▶ EXERCISE PROMPT
The entries are to be repeated in full, without any change.

▶ RECORDS SHOWN
────

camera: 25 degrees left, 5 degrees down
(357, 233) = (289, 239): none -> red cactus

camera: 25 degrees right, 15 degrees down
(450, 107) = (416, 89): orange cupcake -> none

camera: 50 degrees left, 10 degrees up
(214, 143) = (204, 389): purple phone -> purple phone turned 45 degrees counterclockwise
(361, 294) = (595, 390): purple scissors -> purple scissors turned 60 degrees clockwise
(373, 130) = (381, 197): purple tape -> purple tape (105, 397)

────

▶ EXERCISE ANSWER
camera: 25 degrees left, 5 degrees down
(357, 233) = (289, 239): none -> red cactus

camera: 25 degrees right, 15 degrees down
(450, 107) = (416, 89): orange cupcake -> none

camera: 50 degrees left, 10 degrees up
(214, 143) = (204, 389): purple phone -> purple phone turned 45 degrees counterclockwise
(361, 294) = (595, 390): purple scissors -> purple scissors turned 60 degrees clockwise
(373, 130) = (381, 197): purple tape -> purple tape (105, 397)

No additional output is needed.